Required work: Lines below containing the word "swapped" should be copied out.

Dataset records:
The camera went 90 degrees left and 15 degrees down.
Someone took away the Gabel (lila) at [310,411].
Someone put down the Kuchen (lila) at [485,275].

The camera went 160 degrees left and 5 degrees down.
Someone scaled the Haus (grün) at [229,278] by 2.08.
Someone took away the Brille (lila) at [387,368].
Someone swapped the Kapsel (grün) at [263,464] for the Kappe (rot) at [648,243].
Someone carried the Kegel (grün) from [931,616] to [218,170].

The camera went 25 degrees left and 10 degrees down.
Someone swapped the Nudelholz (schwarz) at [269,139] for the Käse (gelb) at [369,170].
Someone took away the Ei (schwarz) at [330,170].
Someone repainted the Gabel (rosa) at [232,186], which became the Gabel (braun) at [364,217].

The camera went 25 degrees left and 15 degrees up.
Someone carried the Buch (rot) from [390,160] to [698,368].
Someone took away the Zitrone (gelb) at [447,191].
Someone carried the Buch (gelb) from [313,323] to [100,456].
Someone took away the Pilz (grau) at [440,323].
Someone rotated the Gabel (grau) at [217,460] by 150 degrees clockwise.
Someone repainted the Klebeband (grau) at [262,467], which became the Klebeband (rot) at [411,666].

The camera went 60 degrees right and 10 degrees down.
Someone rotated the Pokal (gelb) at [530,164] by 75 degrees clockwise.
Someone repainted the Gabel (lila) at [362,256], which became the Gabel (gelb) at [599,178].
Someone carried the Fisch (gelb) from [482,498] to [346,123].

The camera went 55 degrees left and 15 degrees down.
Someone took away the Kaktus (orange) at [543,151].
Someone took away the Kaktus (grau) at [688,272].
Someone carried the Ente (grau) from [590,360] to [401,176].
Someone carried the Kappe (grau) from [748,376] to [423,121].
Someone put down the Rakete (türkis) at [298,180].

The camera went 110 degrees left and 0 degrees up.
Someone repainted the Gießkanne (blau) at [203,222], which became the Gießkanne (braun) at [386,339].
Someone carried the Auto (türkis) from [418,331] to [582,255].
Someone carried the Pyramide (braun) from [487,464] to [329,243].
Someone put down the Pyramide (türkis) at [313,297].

Output for this task:
Someone swapped the Kapsel (grün) at [263,464] for the Kappe (rot) at [648,243].
Someone swapped the Nudelholz (schwarz) at [269,139] for the Käse (gelb) at [369,170].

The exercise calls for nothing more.